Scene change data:
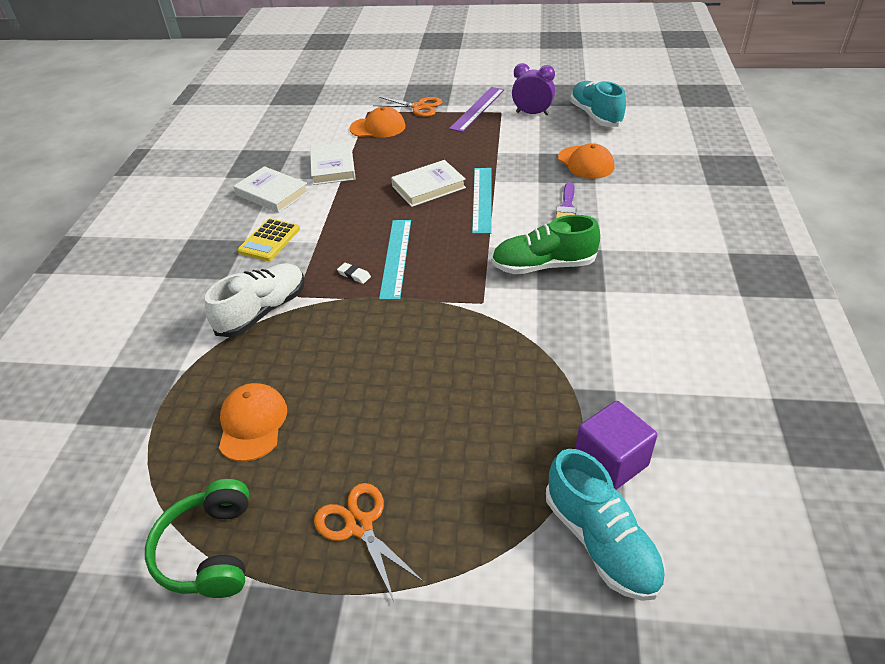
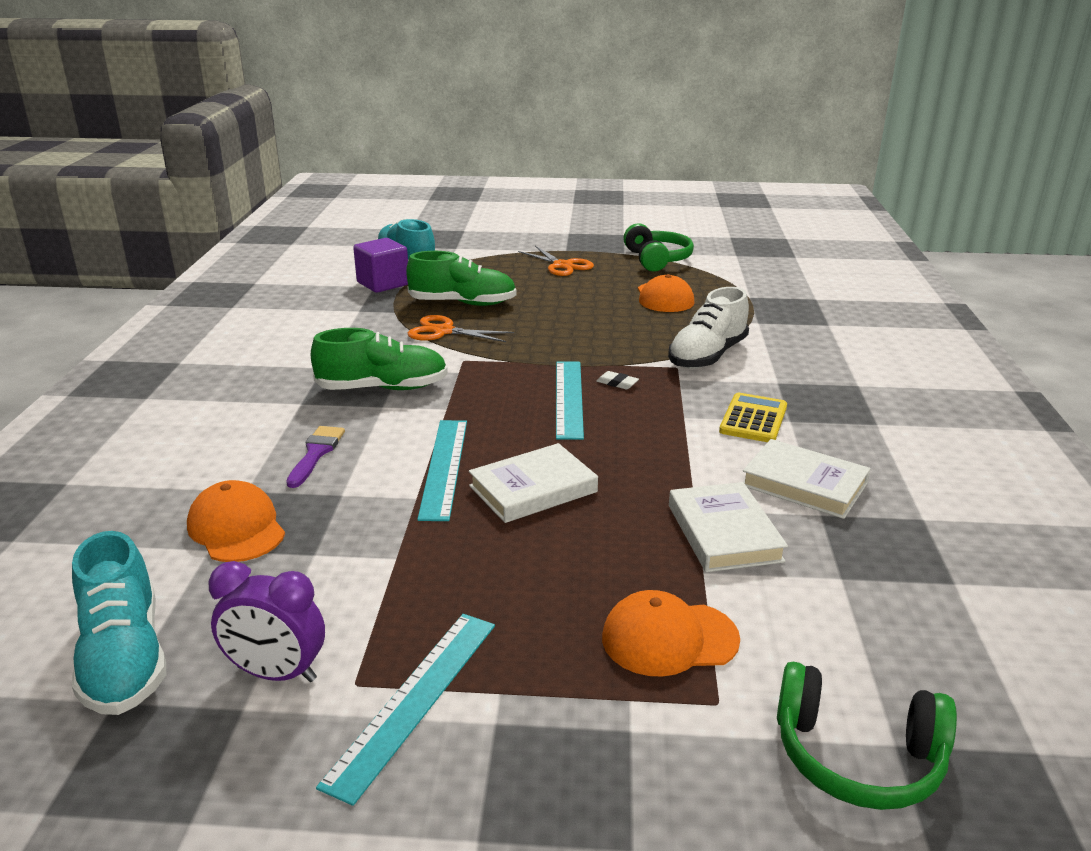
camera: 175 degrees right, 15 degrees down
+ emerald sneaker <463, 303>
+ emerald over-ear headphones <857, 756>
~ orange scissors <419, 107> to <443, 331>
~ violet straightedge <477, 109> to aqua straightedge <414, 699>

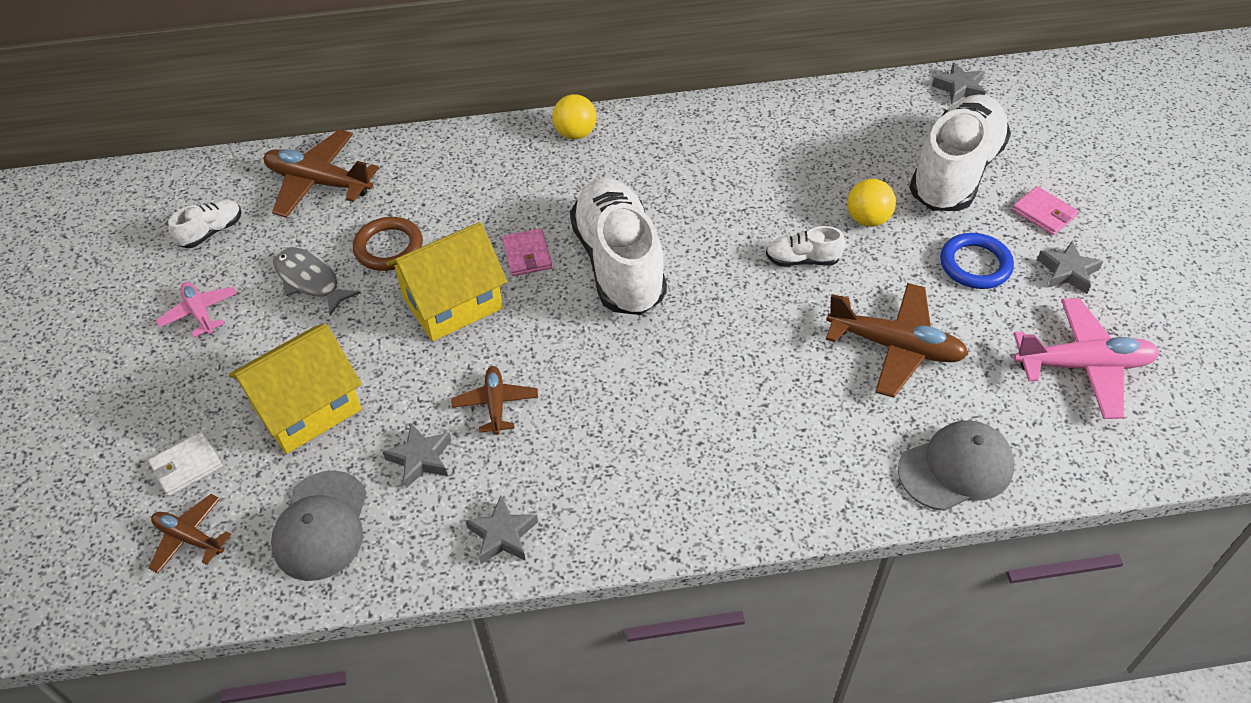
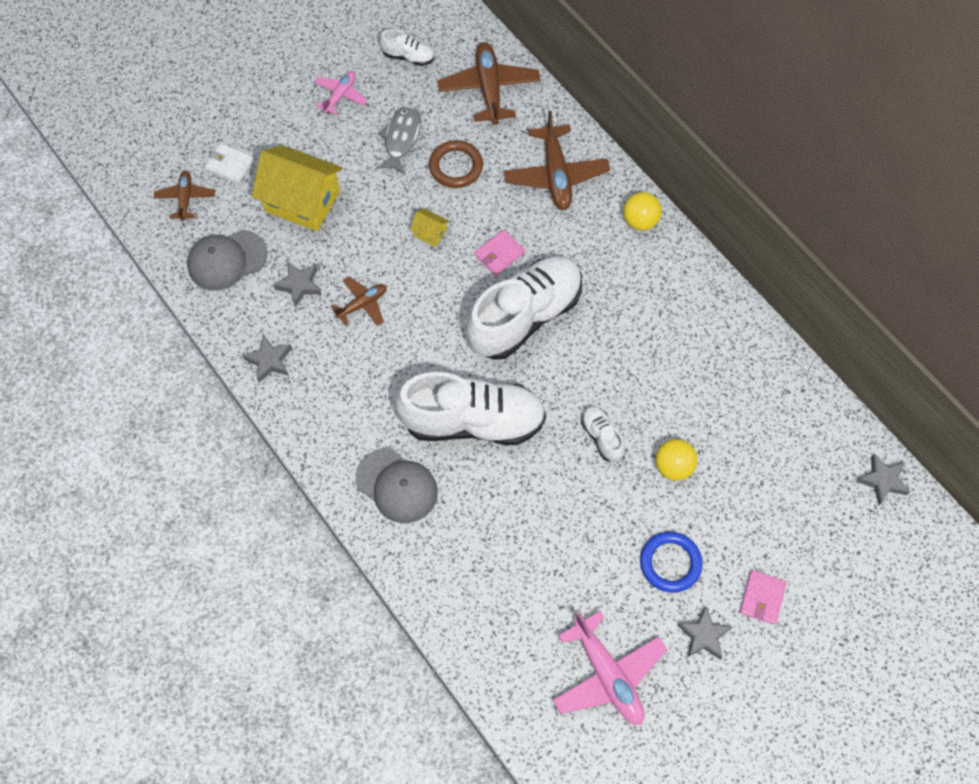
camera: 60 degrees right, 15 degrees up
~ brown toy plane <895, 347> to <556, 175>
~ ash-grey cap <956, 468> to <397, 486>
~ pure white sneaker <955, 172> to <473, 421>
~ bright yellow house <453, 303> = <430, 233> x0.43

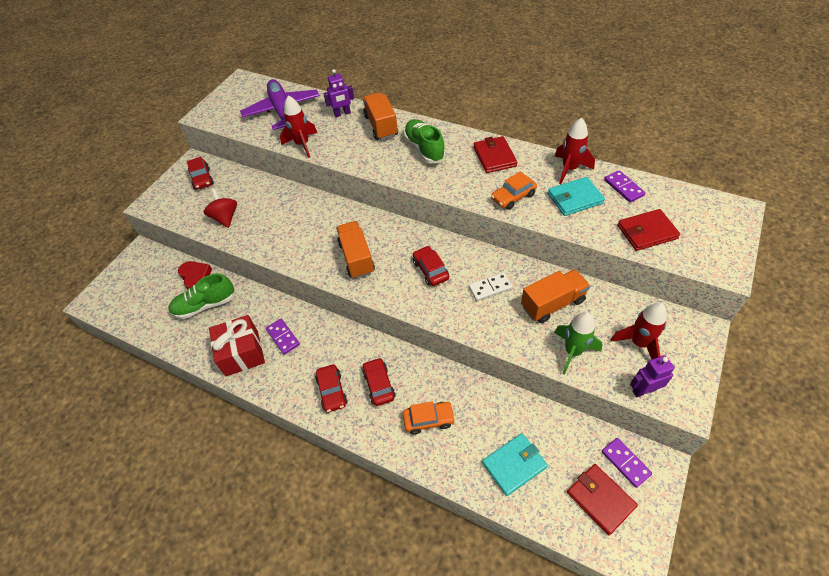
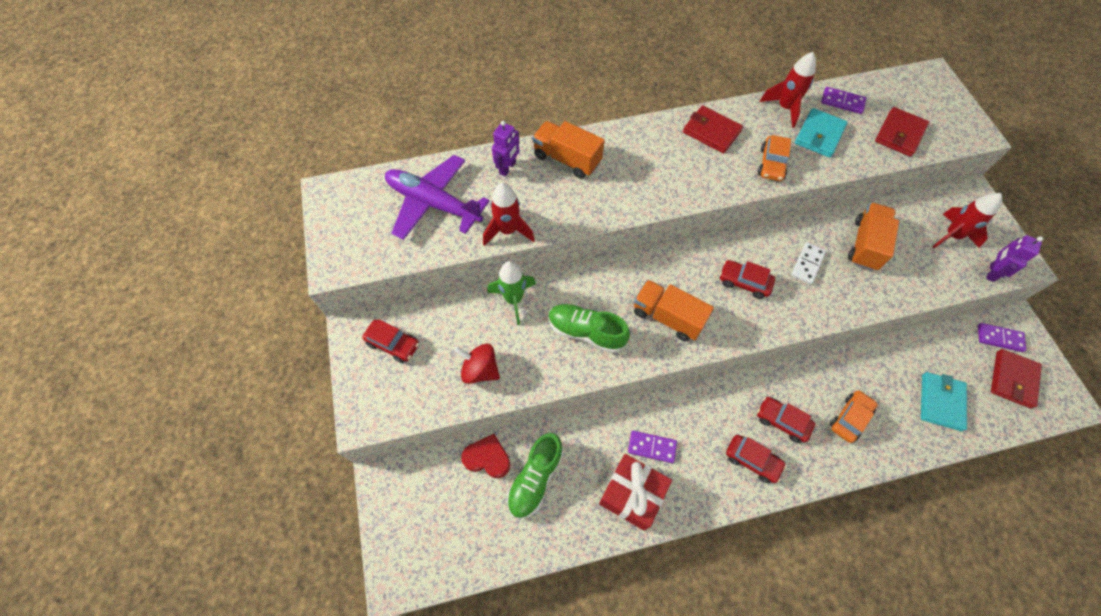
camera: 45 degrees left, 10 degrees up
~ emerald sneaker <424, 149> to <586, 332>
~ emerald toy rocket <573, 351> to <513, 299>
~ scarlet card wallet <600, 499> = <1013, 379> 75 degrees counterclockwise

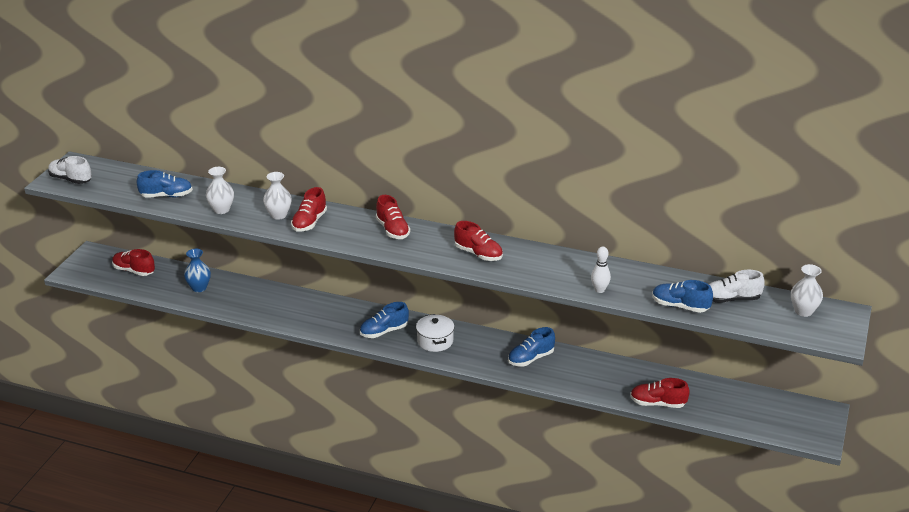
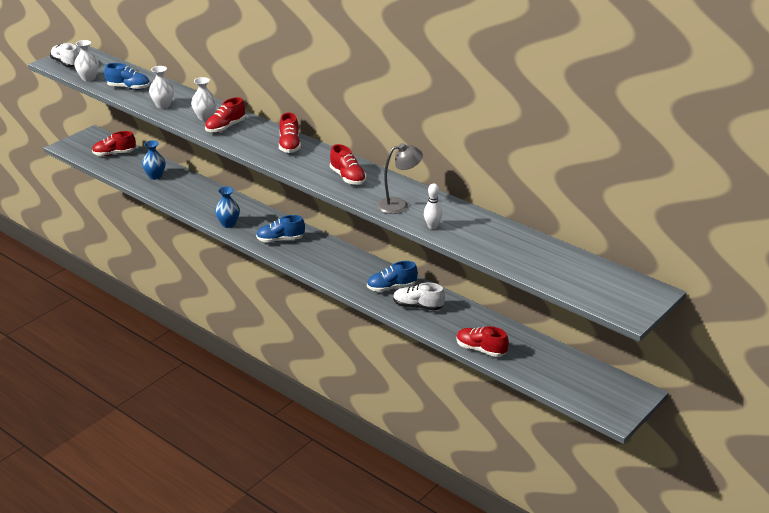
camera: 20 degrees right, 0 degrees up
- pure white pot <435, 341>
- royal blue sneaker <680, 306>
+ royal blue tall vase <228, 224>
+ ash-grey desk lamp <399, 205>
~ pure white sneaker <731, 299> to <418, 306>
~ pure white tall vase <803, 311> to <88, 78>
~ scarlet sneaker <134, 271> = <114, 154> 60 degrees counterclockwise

▶ Your objective: Using the data above, extract exactly the lines from the one that holds "headphones <857, 756>" to the one that holds "to <443, 331>", both ends included, and no others.

▶ Result:
+ emerald over-ear headphones <857, 756>
~ orange scissors <419, 107> to <443, 331>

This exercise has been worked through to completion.